** Opening Supplied material block **
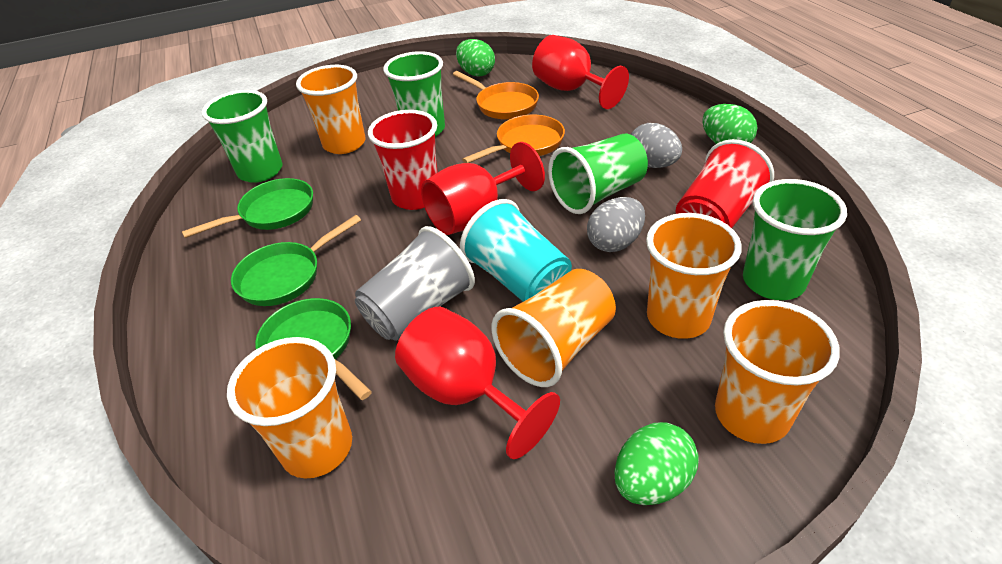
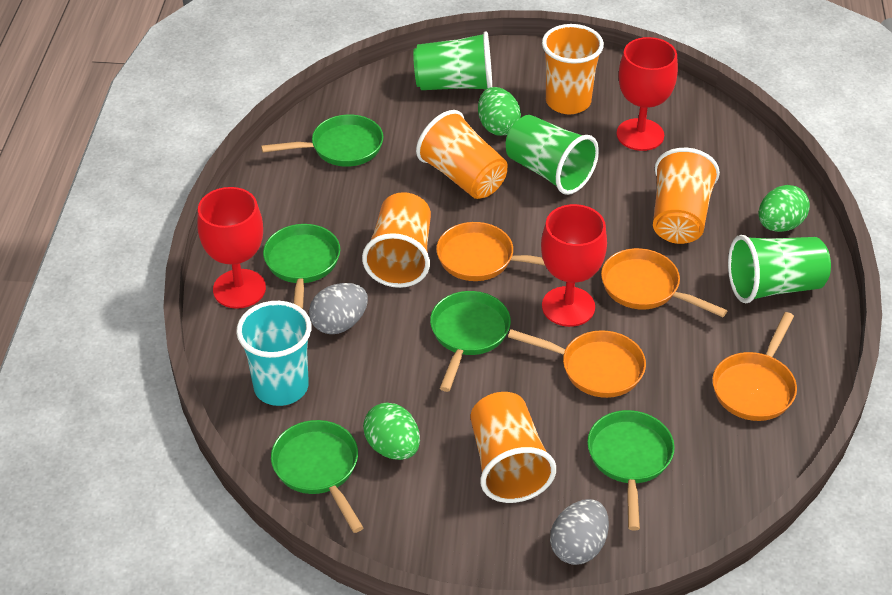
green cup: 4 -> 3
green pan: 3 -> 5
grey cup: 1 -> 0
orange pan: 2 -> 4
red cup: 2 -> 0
** Closing Supplied material block **
** Opening Supplied material block **
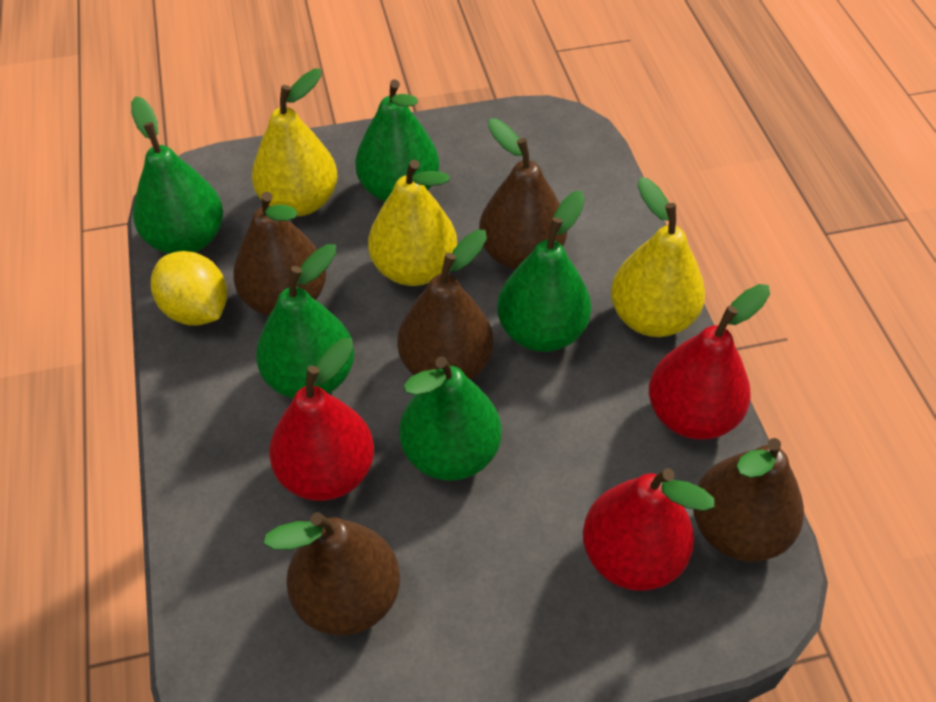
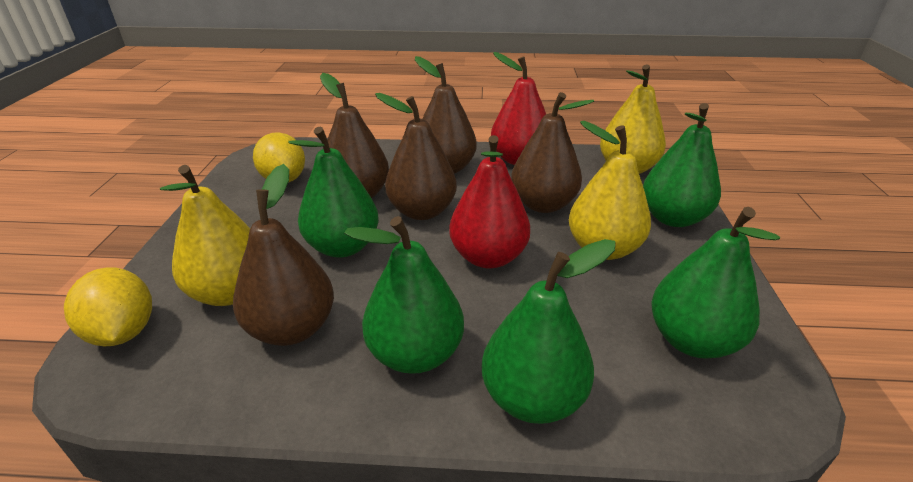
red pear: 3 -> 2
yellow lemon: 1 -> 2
** Closing Supplied material block **
** Opening Supplied material block **
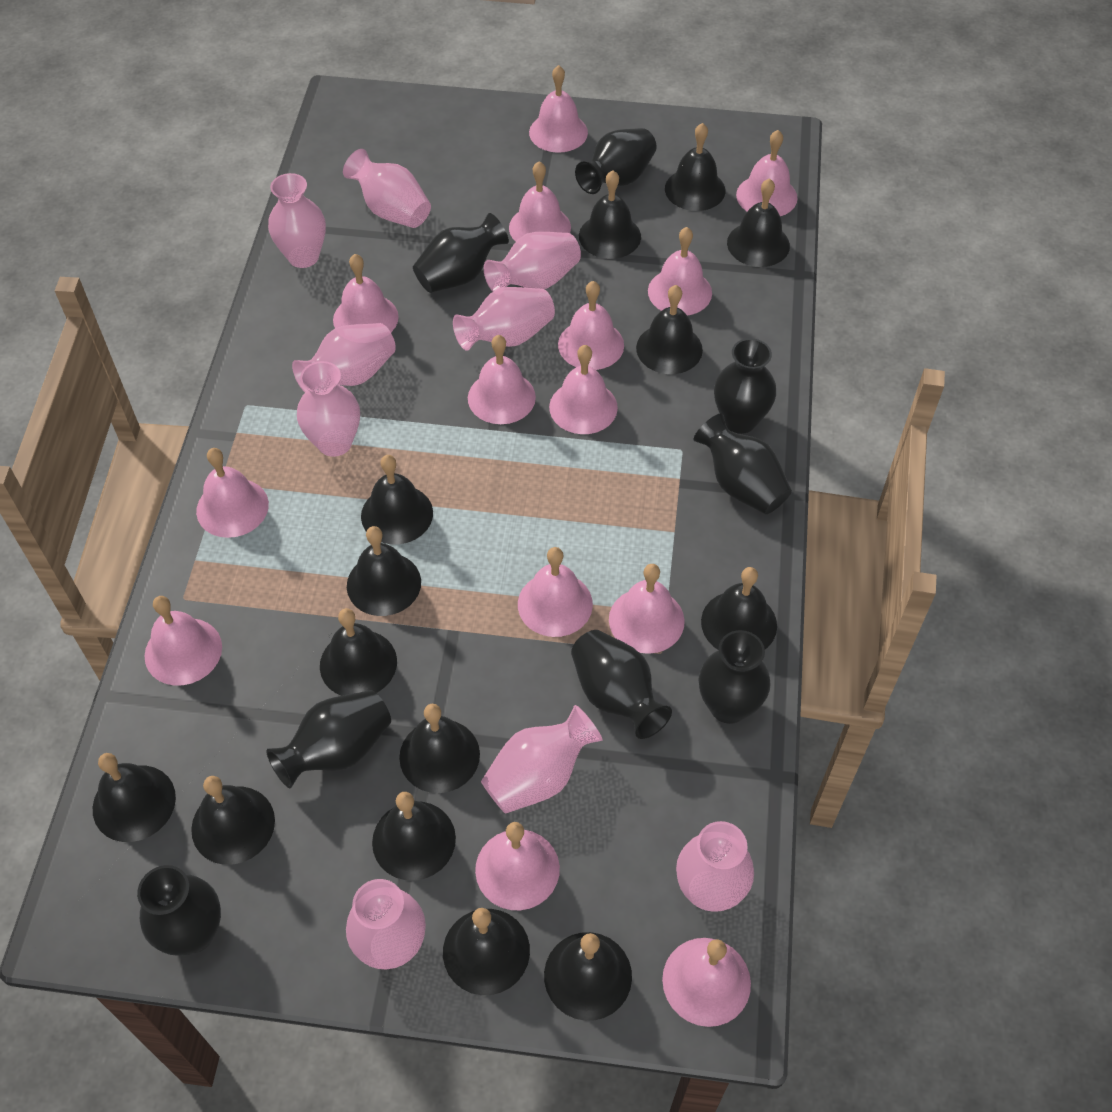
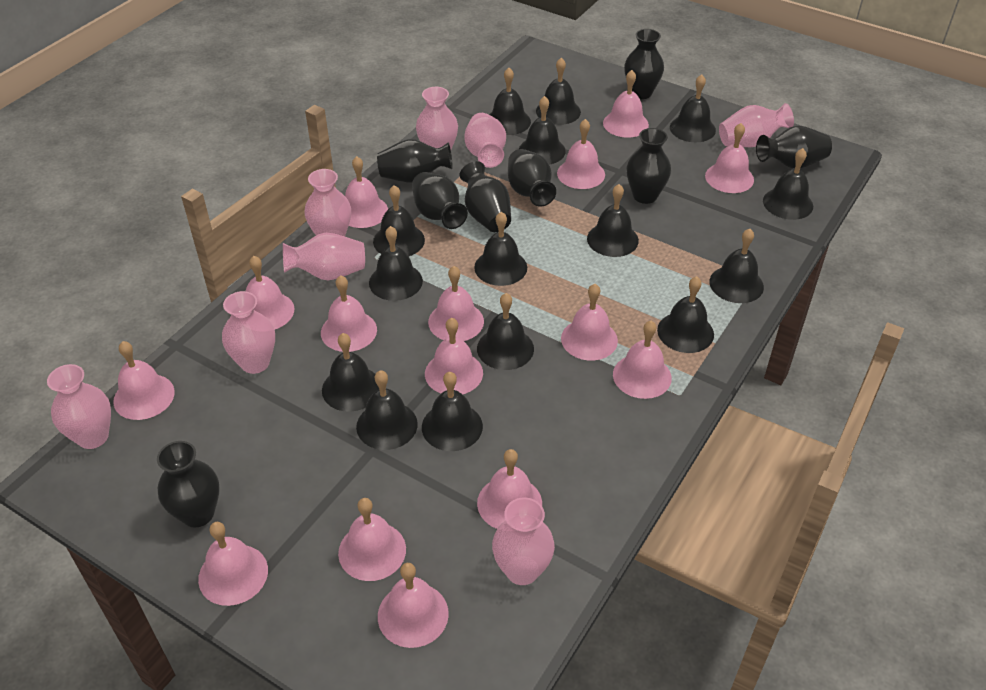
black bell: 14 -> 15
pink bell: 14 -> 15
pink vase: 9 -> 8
** Closing Supplied material block **
_What needs to be done:_
Your task for the entries above: copy exactly the span starting with the line with "green cup: 4 -> 3" and going on through the line with "red cup: 2 -> 0", both lines included, and nothing else.

_Answer:_
green cup: 4 -> 3
green pan: 3 -> 5
grey cup: 1 -> 0
orange pan: 2 -> 4
red cup: 2 -> 0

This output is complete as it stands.